What is needed is a verbatim copy of every record below, with the pictures left out.

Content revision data
*** Begin section ***

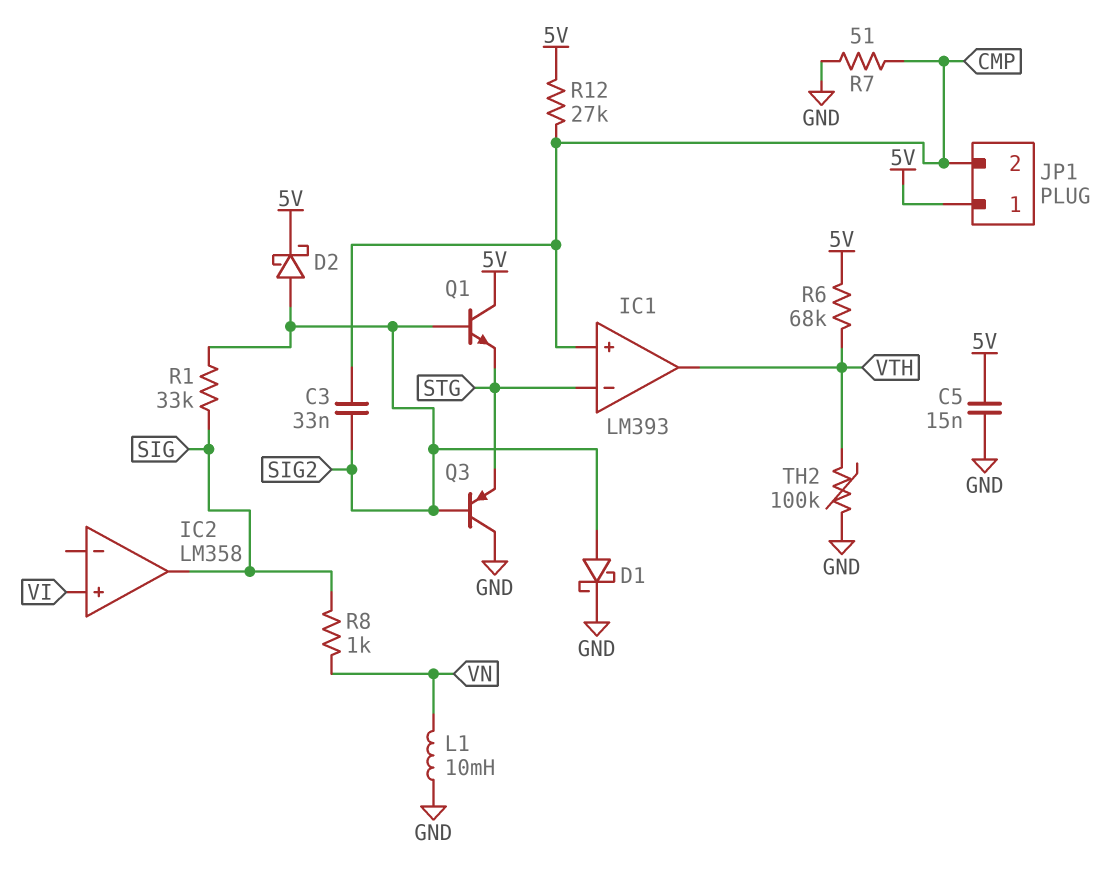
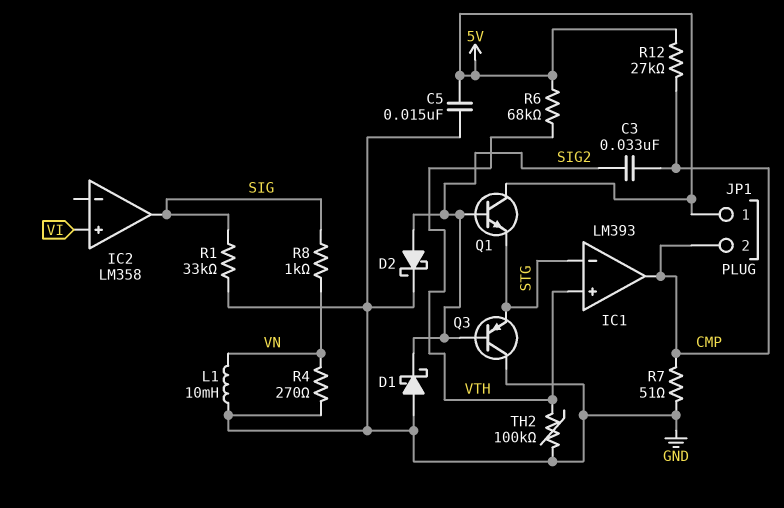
D1: schottky (A SIG2, K GND) -> schottky (A GND, K SIG2)
D2: schottky (A SIG2, K 5V) -> schottky (A SIG2, K GND)
IC1 pin in+: CMP -> VTH
IC1 pin out: VTH -> CMP
R1: 33k (SIG, SIG2) -> 33k (GND, SIG)
R4: none -> 270 (GND, VN)

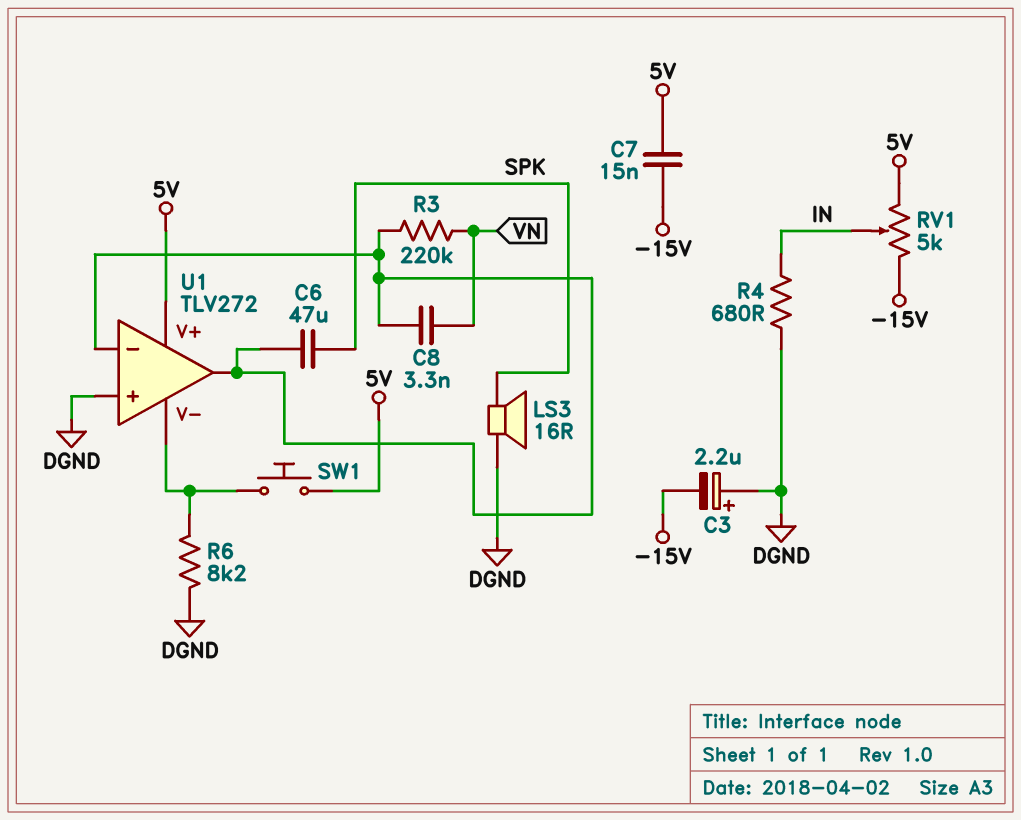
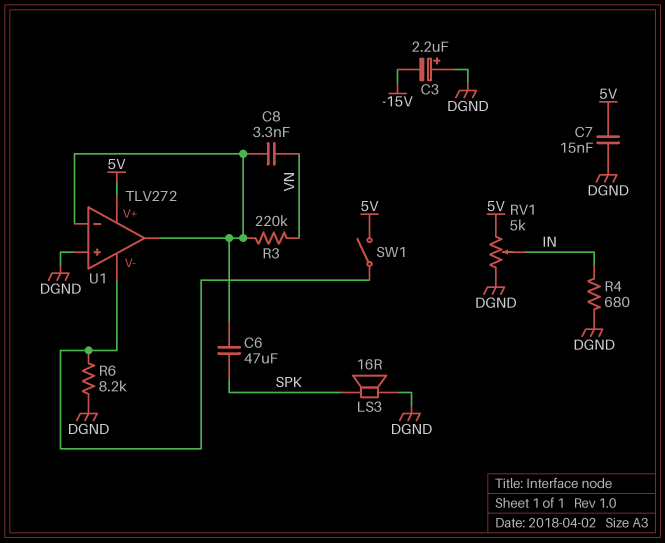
C7: 15nF (-15V, 5V) -> 15nF (5V, DGND)
RV1: 5k (-15V, 5V, wiper IN) -> 5k (5V, DGND, wiper IN)
SW1: button (5V, U1/V-) -> switch (5V, U1/V-)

*** End section ***

ANSWER BOX
D1: schottky (A SIG2, K GND) -> schottky (A GND, K SIG2)
D2: schottky (A SIG2, K 5V) -> schottky (A SIG2, K GND)
IC1 pin in+: CMP -> VTH
IC1 pin out: VTH -> CMP
R1: 33k (SIG, SIG2) -> 33k (GND, SIG)
R4: none -> 270 (GND, VN)

C7: 15nF (-15V, 5V) -> 15nF (5V, DGND)
RV1: 5k (-15V, 5V, wiper IN) -> 5k (5V, DGND, wiper IN)
SW1: button (5V, U1/V-) -> switch (5V, U1/V-)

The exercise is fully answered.